Required work:
Retyping the records exactly, down to the last line, is the whole job.

Source data:

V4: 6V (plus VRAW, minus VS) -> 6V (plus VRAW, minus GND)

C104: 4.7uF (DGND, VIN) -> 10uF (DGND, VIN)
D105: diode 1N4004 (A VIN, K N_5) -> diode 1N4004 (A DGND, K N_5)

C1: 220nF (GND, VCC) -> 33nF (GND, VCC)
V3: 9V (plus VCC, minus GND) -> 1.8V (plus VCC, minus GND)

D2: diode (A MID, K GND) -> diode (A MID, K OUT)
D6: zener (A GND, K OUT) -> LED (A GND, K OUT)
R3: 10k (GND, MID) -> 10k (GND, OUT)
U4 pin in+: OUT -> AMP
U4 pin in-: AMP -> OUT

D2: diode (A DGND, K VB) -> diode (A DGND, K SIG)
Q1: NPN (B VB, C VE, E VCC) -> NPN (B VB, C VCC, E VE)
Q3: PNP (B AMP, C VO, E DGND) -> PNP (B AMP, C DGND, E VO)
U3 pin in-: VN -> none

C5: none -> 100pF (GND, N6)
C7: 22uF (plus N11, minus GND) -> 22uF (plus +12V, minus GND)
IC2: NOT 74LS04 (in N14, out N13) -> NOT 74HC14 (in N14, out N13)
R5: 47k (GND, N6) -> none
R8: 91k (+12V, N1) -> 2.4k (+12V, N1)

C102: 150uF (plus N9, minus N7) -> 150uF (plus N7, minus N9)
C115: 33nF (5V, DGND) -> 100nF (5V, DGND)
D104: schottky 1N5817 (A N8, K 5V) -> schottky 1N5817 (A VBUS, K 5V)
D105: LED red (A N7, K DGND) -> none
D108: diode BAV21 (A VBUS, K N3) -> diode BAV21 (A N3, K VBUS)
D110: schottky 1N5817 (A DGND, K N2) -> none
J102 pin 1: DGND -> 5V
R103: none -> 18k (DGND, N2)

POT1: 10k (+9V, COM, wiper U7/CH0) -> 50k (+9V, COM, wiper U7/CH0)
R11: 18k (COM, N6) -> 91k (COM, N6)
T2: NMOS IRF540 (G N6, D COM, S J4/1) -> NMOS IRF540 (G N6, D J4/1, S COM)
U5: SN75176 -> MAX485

Response to the exercise:
V4: 6V (plus VRAW, minus VS) -> 6V (plus VRAW, minus GND)

C104: 4.7uF (DGND, VIN) -> 10uF (DGND, VIN)
D105: diode 1N4004 (A VIN, K N_5) -> diode 1N4004 (A DGND, K N_5)

C1: 220nF (GND, VCC) -> 33nF (GND, VCC)
V3: 9V (plus VCC, minus GND) -> 1.8V (plus VCC, minus GND)

D2: diode (A MID, K GND) -> diode (A MID, K OUT)
D6: zener (A GND, K OUT) -> LED (A GND, K OUT)
R3: 10k (GND, MID) -> 10k (GND, OUT)
U4 pin in+: OUT -> AMP
U4 pin in-: AMP -> OUT

D2: diode (A DGND, K VB) -> diode (A DGND, K SIG)
Q1: NPN (B VB, C VE, E VCC) -> NPN (B VB, C VCC, E VE)
Q3: PNP (B AMP, C VO, E DGND) -> PNP (B AMP, C DGND, E VO)
U3 pin in-: VN -> none

C5: none -> 100pF (GND, N6)
C7: 22uF (plus N11, minus GND) -> 22uF (plus +12V, minus GND)
IC2: NOT 74LS04 (in N14, out N13) -> NOT 74HC14 (in N14, out N13)
R5: 47k (GND, N6) -> none
R8: 91k (+12V, N1) -> 2.4k (+12V, N1)

C102: 150uF (plus N9, minus N7) -> 150uF (plus N7, minus N9)
C115: 33nF (5V, DGND) -> 100nF (5V, DGND)
D104: schottky 1N5817 (A N8, K 5V) -> schottky 1N5817 (A VBUS, K 5V)
D105: LED red (A N7, K DGND) -> none
D108: diode BAV21 (A VBUS, K N3) -> diode BAV21 (A N3, K VBUS)
D110: schottky 1N5817 (A DGND, K N2) -> none
J102 pin 1: DGND -> 5V
R103: none -> 18k (DGND, N2)

POT1: 10k (+9V, COM, wiper U7/CH0) -> 50k (+9V, COM, wiper U7/CH0)
R11: 18k (COM, N6) -> 91k (COM, N6)
T2: NMOS IRF540 (G N6, D COM, S J4/1) -> NMOS IRF540 (G N6, D J4/1, S COM)
U5: SN75176 -> MAX485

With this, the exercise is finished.